Task:
Once you find the line with "IC2 pin out: N_8 -> N_6" in the data below, transcribe exactly each line from there to the line with "R13: 2.2k (+3V3, N_6) -> 2.2k (N_8, N_10)", inclusive, and nothing else. Drop the pictures.

▼▼▼

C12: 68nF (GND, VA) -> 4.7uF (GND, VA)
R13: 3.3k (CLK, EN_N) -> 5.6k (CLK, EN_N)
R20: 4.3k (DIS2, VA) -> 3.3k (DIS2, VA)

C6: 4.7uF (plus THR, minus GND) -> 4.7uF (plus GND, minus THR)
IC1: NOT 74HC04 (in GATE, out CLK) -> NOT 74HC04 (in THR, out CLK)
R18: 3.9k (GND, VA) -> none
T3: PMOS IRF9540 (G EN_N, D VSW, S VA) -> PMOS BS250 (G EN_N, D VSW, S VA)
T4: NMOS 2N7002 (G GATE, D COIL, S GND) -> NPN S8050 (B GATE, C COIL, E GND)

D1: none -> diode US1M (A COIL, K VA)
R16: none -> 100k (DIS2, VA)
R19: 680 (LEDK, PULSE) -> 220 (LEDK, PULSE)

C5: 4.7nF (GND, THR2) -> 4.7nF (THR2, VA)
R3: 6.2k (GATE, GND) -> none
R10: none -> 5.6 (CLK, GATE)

▲▲▲
▼▼▼

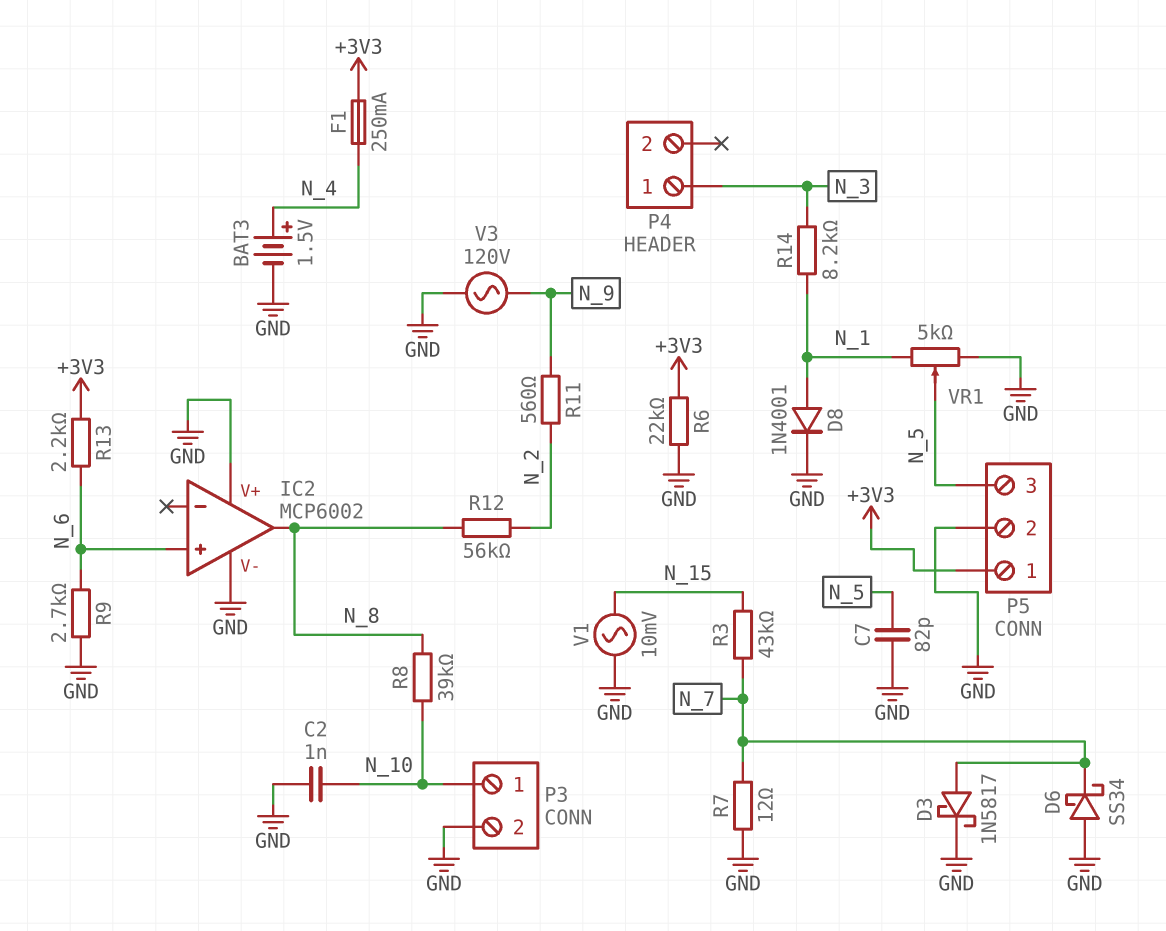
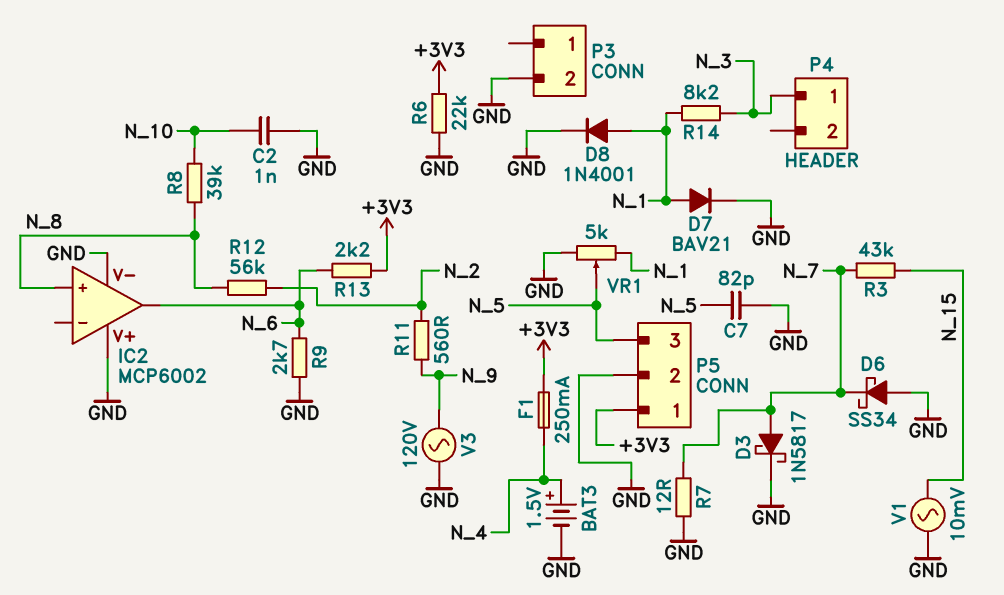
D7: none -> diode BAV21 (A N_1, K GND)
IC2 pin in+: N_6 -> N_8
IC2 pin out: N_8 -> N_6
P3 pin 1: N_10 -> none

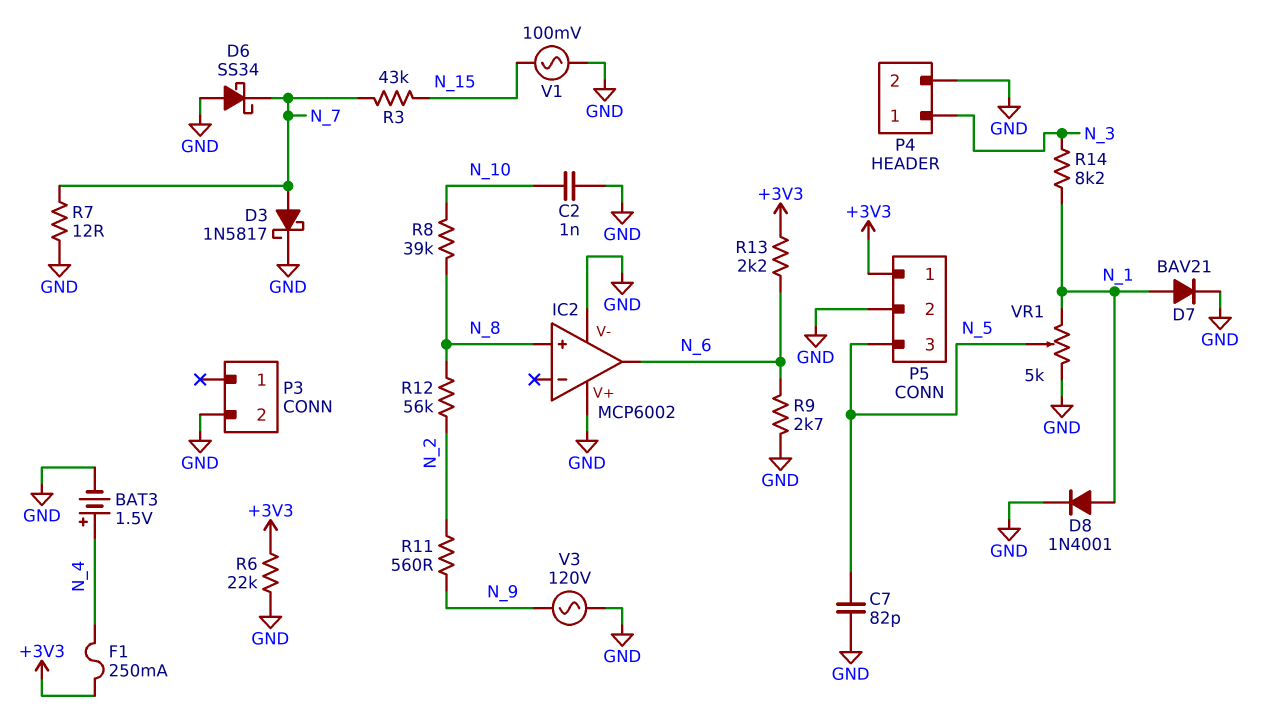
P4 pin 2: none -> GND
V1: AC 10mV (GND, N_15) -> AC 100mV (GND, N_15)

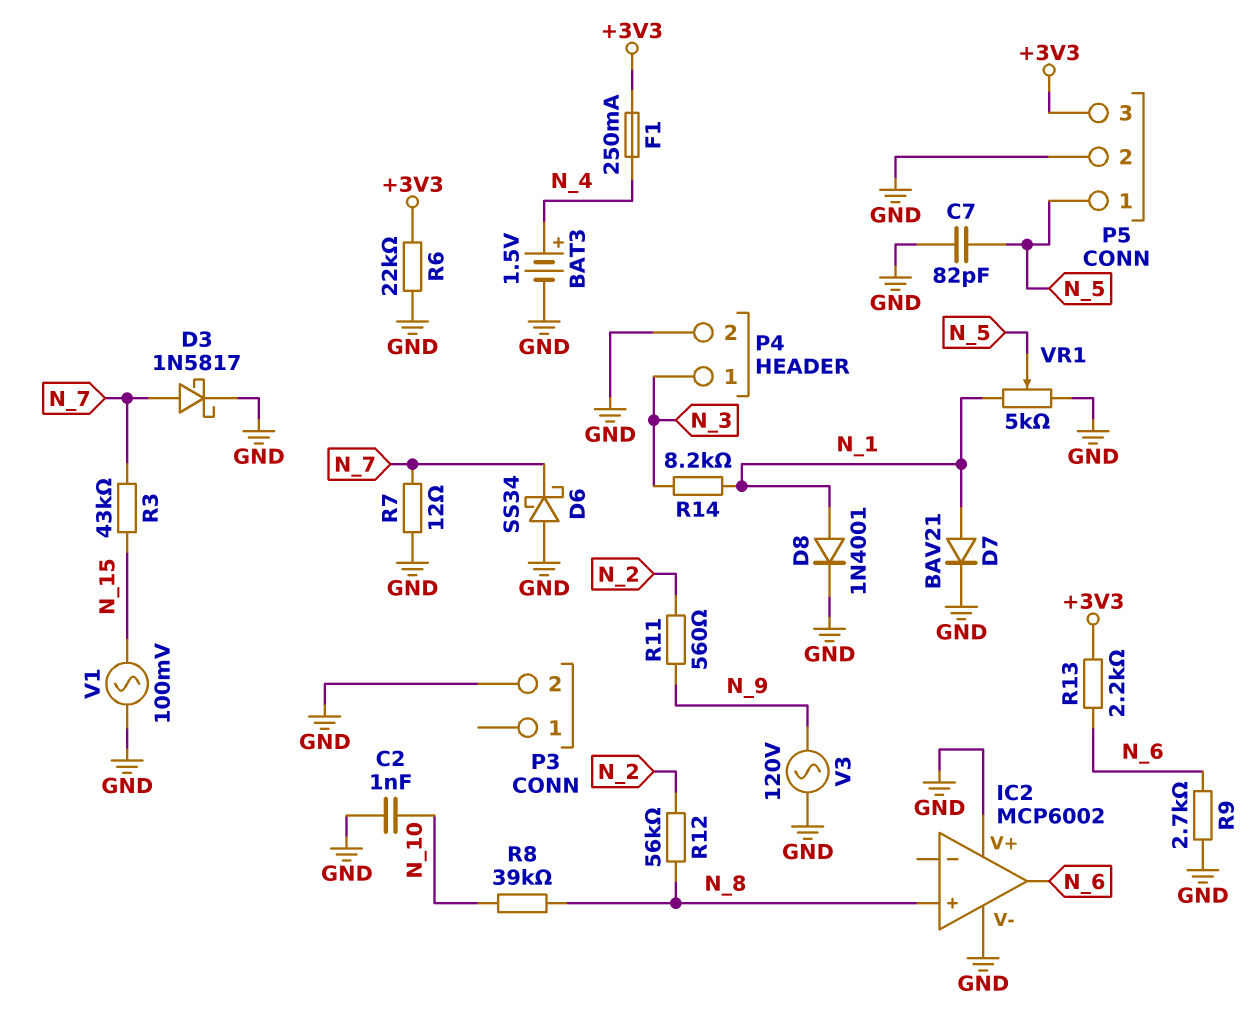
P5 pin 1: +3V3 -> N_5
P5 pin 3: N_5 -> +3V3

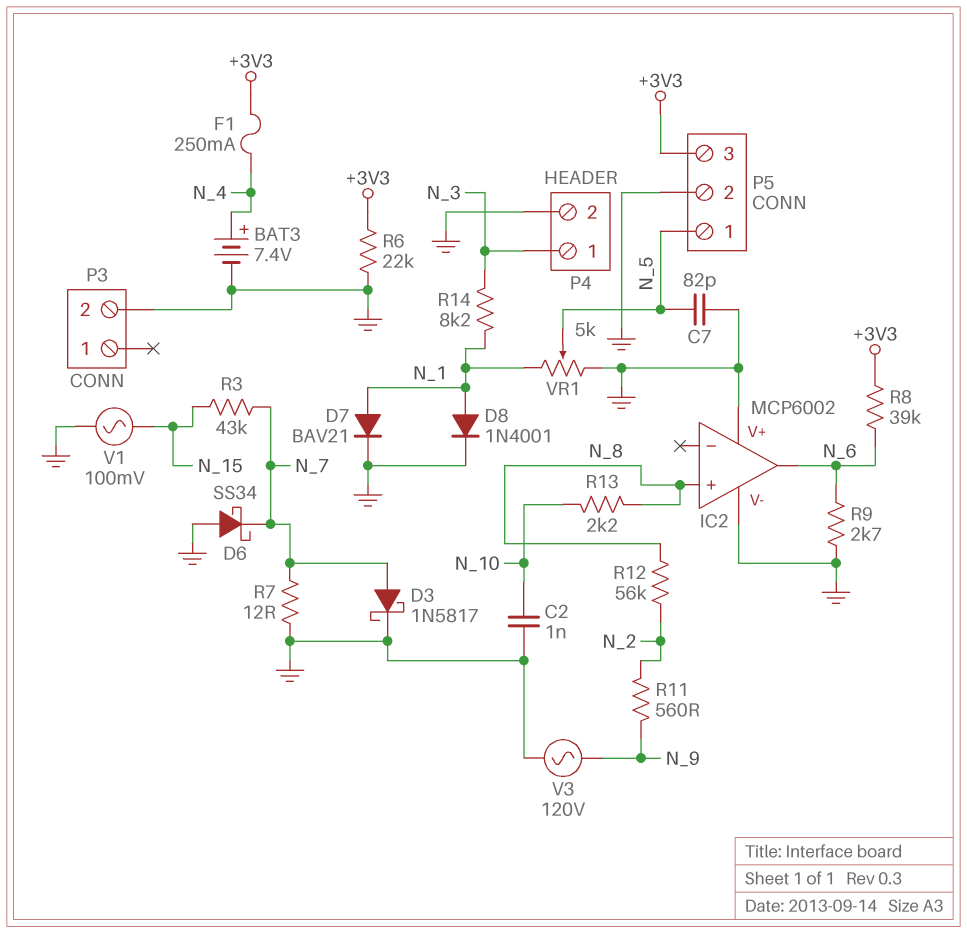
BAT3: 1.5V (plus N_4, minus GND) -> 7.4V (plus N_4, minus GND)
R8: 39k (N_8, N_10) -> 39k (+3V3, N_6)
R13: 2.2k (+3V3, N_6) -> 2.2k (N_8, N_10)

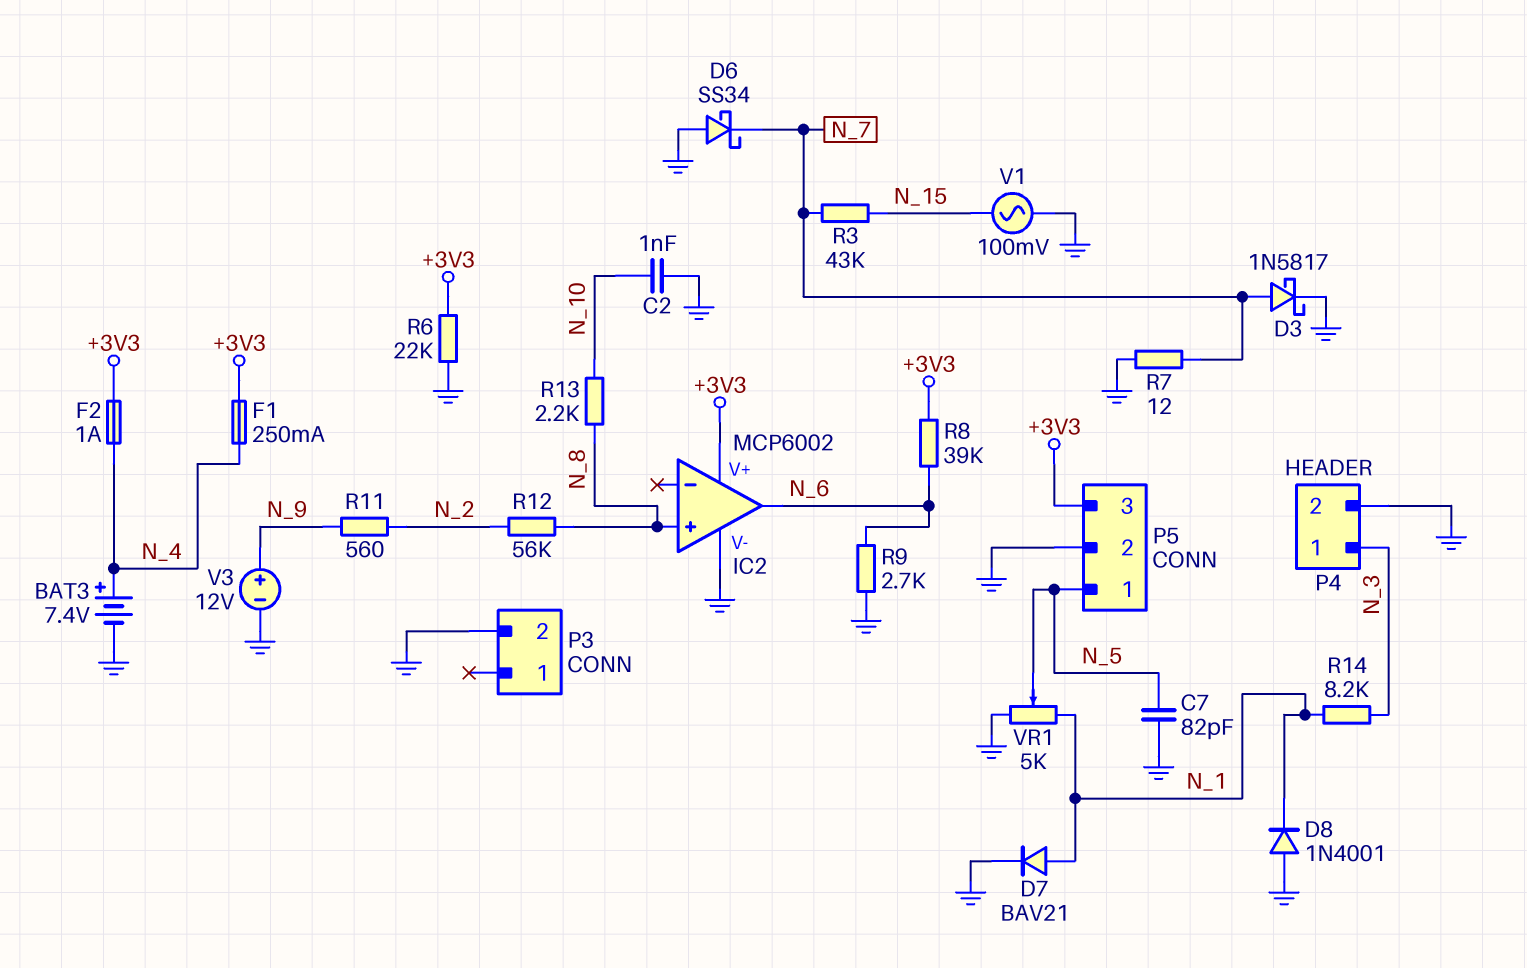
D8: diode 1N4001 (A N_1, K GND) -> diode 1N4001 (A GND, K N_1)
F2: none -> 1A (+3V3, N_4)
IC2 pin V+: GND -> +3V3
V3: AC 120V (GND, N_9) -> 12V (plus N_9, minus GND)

▲▲▲
▼▼▼

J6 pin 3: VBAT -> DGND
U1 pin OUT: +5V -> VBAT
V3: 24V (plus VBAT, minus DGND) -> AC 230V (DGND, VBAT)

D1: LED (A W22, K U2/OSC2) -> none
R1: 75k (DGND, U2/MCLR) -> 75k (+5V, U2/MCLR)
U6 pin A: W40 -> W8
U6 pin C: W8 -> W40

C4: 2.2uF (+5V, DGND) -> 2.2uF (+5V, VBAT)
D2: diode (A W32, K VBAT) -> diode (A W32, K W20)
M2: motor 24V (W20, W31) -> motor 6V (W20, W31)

▲▲▲

Result of the exercise:
IC2 pin out: N_8 -> N_6
P3 pin 1: N_10 -> none

P4 pin 2: none -> GND
V1: AC 10mV (GND, N_15) -> AC 100mV (GND, N_15)

P5 pin 1: +3V3 -> N_5
P5 pin 3: N_5 -> +3V3

BAT3: 1.5V (plus N_4, minus GND) -> 7.4V (plus N_4, minus GND)
R8: 39k (N_8, N_10) -> 39k (+3V3, N_6)
R13: 2.2k (+3V3, N_6) -> 2.2k (N_8, N_10)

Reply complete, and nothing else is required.